■ **Task to carry out**:
Set down exactly the lines that run from the line with "grey dice: 8 -> 5" to the end of the data, and nothing else.

■ **Provided records**:
++++
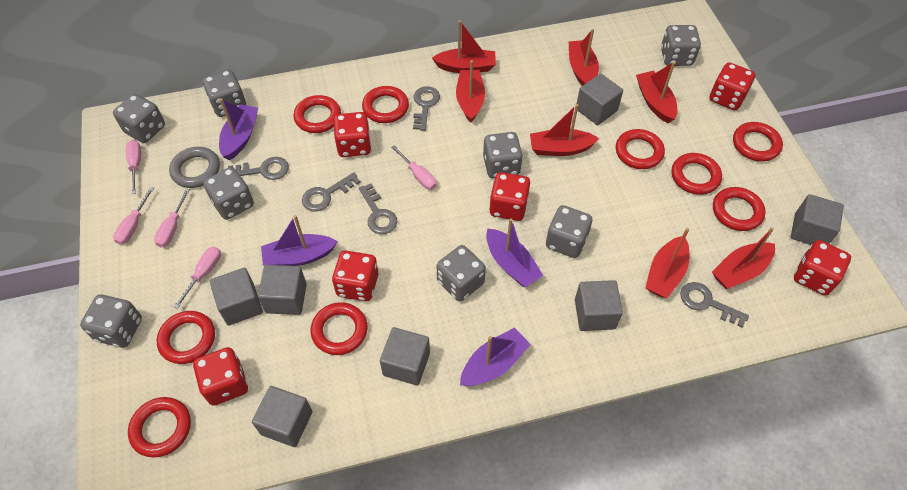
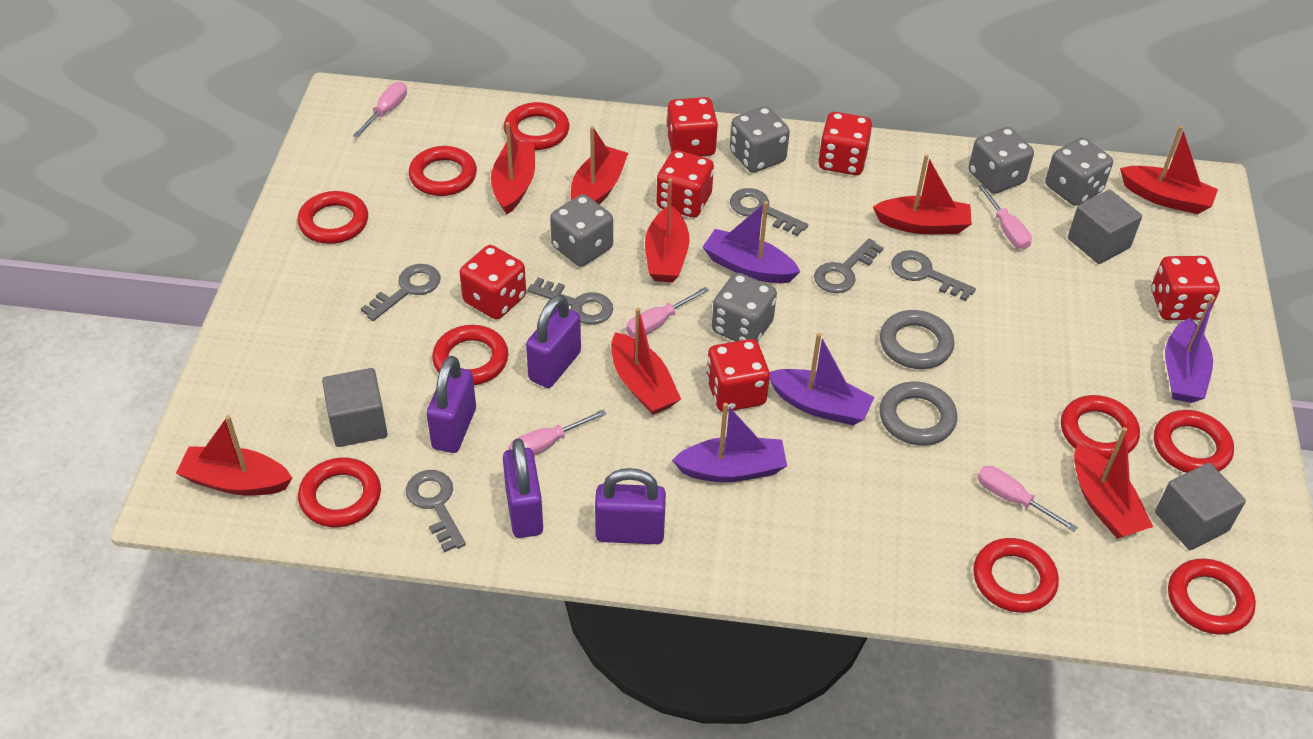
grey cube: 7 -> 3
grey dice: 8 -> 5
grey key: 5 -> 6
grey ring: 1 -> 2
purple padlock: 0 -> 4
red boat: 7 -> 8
++++
■ **Exercise response**:
grey dice: 8 -> 5
grey key: 5 -> 6
grey ring: 1 -> 2
purple padlock: 0 -> 4
red boat: 7 -> 8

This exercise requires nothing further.